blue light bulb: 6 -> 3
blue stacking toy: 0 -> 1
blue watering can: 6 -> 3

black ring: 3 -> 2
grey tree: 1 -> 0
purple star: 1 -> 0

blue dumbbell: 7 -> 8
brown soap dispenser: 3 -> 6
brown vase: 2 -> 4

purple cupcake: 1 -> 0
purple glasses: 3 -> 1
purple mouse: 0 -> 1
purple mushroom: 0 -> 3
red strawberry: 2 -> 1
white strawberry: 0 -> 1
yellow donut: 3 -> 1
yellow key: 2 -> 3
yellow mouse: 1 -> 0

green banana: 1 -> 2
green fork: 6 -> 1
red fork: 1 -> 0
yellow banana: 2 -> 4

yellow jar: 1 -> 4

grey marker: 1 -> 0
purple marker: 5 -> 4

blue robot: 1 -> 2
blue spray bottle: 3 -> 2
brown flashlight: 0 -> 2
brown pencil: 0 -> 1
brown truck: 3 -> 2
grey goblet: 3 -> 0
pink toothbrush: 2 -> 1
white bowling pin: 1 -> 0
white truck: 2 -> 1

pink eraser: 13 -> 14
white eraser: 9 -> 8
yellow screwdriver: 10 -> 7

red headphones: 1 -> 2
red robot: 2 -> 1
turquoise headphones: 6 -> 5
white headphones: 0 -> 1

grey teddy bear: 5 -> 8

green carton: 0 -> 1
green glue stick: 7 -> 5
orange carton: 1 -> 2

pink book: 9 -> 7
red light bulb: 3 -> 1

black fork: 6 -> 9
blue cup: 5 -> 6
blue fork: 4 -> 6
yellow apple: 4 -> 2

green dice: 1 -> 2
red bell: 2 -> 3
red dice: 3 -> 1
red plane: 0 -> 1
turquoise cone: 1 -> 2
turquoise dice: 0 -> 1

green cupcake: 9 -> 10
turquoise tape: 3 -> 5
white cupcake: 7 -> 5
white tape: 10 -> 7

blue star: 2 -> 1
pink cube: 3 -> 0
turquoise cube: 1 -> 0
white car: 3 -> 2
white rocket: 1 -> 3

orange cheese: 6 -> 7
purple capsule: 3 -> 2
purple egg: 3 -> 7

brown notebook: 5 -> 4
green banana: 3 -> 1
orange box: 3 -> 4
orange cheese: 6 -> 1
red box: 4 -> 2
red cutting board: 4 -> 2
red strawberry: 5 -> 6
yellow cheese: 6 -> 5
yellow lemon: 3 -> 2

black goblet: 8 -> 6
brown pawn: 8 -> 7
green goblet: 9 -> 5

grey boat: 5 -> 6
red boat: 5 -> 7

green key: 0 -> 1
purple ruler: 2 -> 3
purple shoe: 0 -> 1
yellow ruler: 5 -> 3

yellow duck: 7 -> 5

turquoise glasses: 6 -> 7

============

Task instructions
Tally the lines above containing "yellow"; give only the number.

Answer space
11